To do: Look through the entries below and report every line that has "HEXAGON".

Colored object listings
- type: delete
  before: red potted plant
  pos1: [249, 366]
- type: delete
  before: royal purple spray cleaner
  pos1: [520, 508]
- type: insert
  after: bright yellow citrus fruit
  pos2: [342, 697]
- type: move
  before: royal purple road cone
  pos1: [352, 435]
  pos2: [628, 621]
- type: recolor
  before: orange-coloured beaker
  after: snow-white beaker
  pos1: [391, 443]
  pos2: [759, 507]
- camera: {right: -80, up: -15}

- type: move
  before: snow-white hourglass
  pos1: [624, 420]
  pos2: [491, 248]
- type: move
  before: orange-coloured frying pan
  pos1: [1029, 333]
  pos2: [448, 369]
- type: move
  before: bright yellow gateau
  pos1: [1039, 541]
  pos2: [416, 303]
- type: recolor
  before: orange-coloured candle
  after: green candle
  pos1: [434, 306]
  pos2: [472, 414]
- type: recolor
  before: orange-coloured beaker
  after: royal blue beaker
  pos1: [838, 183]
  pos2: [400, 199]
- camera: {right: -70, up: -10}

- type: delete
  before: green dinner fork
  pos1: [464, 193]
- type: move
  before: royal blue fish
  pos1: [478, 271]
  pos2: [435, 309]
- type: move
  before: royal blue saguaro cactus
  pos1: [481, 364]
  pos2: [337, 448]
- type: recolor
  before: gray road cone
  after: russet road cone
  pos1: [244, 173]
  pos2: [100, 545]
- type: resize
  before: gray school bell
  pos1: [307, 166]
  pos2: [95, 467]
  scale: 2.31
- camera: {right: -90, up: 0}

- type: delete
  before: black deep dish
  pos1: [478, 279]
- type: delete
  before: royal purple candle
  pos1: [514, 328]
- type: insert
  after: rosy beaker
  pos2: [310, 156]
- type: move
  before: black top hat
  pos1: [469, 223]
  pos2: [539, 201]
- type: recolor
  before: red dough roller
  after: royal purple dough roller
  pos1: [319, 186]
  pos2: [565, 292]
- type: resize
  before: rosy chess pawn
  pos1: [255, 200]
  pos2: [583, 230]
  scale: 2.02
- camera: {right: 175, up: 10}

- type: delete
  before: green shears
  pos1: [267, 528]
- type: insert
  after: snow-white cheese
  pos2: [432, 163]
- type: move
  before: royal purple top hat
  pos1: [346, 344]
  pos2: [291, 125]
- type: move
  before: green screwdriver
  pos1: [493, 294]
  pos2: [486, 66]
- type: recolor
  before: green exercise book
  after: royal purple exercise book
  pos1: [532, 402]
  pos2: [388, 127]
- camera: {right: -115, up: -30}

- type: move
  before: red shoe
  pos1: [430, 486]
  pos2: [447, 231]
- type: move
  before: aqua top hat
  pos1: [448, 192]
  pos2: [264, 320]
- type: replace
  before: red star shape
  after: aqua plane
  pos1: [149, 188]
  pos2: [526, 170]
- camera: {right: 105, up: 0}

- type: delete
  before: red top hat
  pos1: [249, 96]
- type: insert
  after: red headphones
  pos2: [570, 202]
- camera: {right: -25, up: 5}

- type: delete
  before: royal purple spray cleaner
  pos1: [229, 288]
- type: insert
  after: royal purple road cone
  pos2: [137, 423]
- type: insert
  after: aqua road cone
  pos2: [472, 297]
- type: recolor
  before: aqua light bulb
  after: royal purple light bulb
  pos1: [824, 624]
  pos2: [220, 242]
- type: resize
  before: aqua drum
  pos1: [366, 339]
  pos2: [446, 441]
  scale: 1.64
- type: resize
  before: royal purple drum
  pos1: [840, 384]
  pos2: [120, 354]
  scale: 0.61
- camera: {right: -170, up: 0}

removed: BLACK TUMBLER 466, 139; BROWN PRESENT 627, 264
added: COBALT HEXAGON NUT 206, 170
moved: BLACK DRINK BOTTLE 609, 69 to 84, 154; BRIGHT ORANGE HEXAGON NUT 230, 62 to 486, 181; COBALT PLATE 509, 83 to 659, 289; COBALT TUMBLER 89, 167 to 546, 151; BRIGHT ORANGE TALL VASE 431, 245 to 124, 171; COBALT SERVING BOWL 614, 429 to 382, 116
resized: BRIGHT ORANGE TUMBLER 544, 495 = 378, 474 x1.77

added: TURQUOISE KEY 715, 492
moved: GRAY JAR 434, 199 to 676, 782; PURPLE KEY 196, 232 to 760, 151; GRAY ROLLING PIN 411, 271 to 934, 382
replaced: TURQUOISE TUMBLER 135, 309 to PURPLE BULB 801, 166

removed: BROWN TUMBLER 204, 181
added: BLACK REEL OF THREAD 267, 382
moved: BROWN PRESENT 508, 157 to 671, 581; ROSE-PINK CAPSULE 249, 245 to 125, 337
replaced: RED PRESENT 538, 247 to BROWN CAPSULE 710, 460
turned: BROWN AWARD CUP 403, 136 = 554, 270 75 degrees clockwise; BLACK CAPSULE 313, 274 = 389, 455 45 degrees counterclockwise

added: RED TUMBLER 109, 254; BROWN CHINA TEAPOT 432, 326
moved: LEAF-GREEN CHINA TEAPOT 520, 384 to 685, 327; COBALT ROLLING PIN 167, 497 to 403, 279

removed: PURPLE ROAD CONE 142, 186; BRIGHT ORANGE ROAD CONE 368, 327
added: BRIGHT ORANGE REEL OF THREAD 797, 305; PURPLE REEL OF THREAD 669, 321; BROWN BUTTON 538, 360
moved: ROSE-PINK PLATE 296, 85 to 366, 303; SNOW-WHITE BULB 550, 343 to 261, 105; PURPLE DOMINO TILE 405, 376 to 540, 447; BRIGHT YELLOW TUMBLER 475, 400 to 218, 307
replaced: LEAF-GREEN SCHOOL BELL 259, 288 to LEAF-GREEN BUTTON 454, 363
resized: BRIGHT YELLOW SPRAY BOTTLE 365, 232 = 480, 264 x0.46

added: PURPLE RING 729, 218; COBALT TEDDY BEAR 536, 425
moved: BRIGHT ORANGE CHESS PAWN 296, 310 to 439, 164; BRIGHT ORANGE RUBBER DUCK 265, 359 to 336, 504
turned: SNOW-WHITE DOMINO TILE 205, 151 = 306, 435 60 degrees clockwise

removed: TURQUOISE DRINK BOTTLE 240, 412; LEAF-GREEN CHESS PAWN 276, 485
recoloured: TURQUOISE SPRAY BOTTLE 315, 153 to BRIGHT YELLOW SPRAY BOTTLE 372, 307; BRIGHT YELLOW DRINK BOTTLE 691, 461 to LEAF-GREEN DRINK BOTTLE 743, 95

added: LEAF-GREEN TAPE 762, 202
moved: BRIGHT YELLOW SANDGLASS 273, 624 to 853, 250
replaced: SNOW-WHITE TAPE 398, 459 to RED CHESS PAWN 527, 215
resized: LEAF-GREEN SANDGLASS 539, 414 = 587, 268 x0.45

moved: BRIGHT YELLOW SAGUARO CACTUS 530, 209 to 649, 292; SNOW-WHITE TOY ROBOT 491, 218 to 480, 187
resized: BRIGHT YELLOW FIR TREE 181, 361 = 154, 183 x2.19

Answer to the problem:
added: COBALT HEXAGON NUT 206, 170
moved: BLACK DRINK BOTTLE 609, 69 to 84, 154; BRIGHT ORANGE HEXAGON NUT 230, 62 to 486, 181; COBALT PLATE 509, 83 to 659, 289; COBALT TUMBLER 89, 167 to 546, 151; BRIGHT ORANGE TALL VASE 431, 245 to 124, 171; COBALT SERVING BOWL 614, 429 to 382, 116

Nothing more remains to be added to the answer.